## Assignment
Which lines run from the one containing "camera: 85 degrees left, 5 degrees down" to the last line of the entries? Return them exactly, with nothing more.
BEGIN Data to process
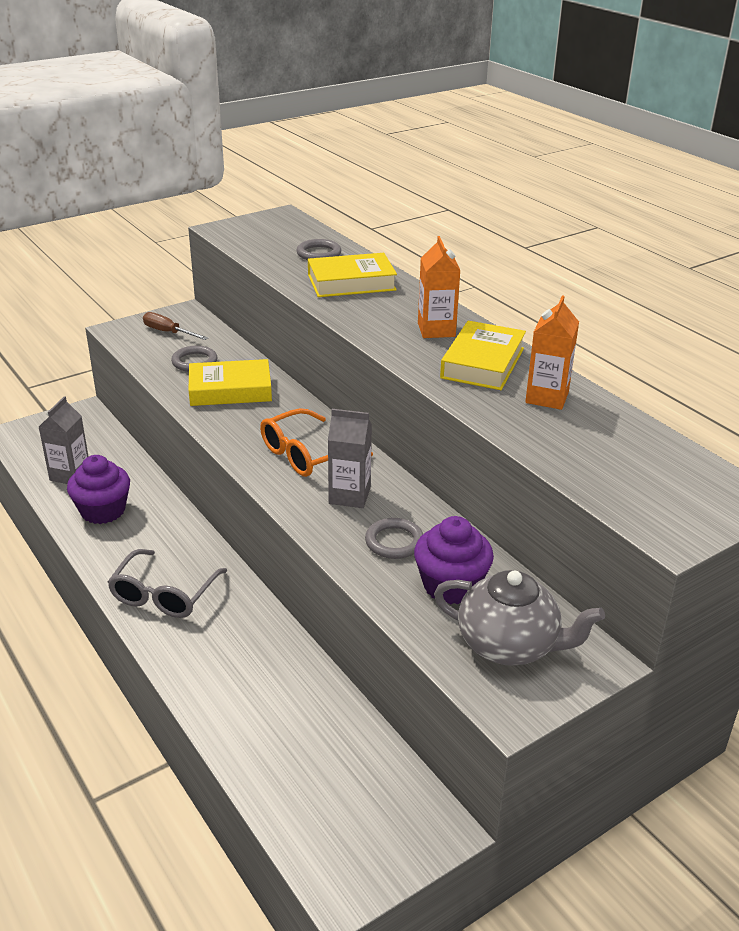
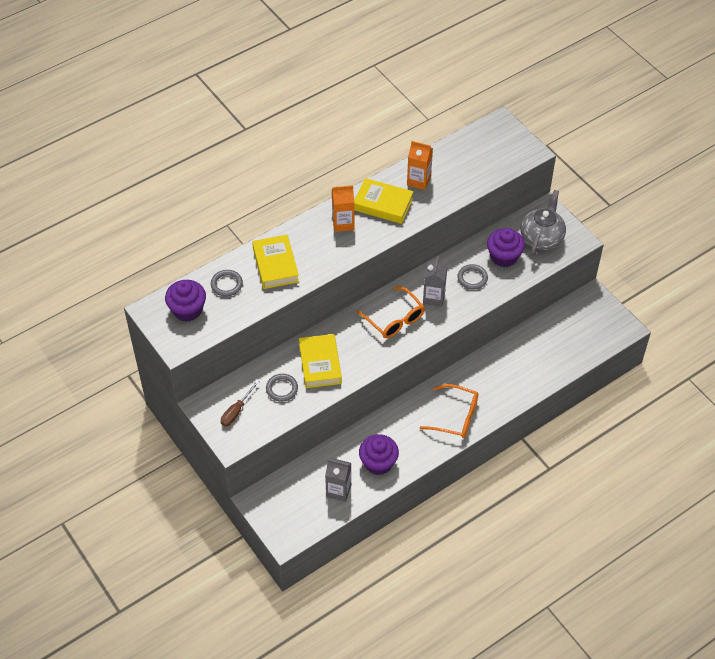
camera: 90 degrees left, 20 degrees up
(164, 595) = (455, 417): grey glasses -> orange glasses
(279, 233) = (187, 310): none -> purple cupcake

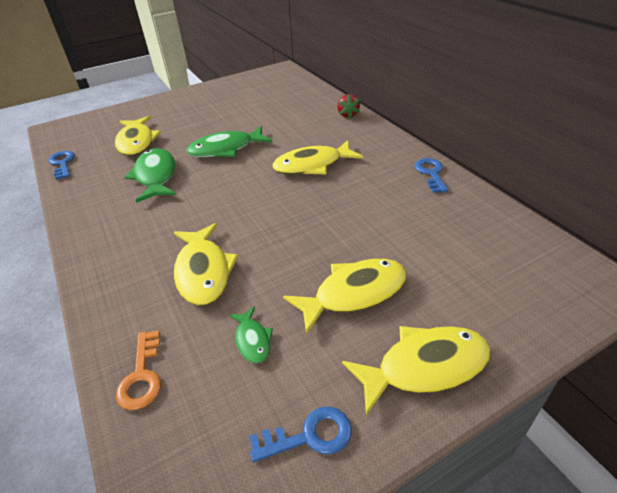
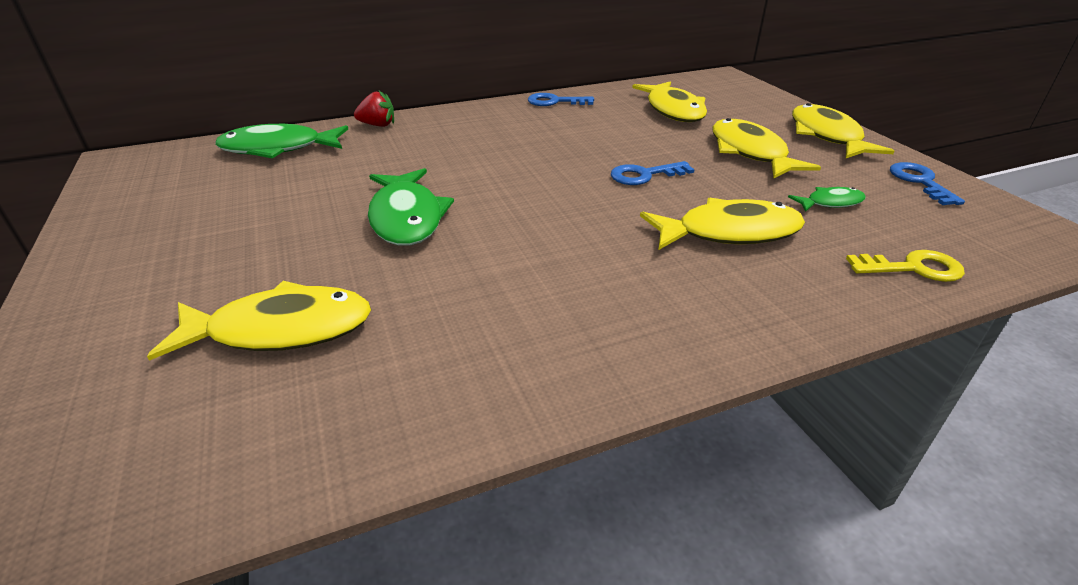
camera: 85 degrees left, 5 degrees down
(62, 163) = (291, 467): blue key -> blue key (644, 175)
(142, 376) = (913, 268): orange key -> yellow key
(155, 176) = (458, 290): green fish -> green fish (278, 149)
(312, 165) = (503, 155): yellow fish -> yellow fish (673, 110)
END Data to process
## Solution to this problem
camera: 85 degrees left, 5 degrees down
(62, 163) = (291, 467): blue key -> blue key (644, 175)
(142, 376) = (913, 268): orange key -> yellow key
(155, 176) = (458, 290): green fish -> green fish (278, 149)
(312, 165) = (503, 155): yellow fish -> yellow fish (673, 110)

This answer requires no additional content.